# [Exercise]
Report every line of the listing below in which the string "yellow" appears.

# [Excerpted records]
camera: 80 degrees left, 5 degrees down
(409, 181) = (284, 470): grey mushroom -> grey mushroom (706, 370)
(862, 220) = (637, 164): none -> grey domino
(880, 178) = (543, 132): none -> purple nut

---

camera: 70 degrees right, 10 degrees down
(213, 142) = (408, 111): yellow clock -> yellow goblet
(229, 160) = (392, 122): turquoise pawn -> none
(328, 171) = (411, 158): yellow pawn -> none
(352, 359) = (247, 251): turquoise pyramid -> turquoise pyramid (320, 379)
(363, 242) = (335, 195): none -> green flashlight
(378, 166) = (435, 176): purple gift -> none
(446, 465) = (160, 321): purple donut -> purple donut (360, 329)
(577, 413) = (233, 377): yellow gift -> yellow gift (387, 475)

# [Answer for this exercise]
(213, 142) = (408, 111): yellow clock -> yellow goblet
(328, 171) = (411, 158): yellow pawn -> none
(577, 413) = (233, 377): yellow gift -> yellow gift (387, 475)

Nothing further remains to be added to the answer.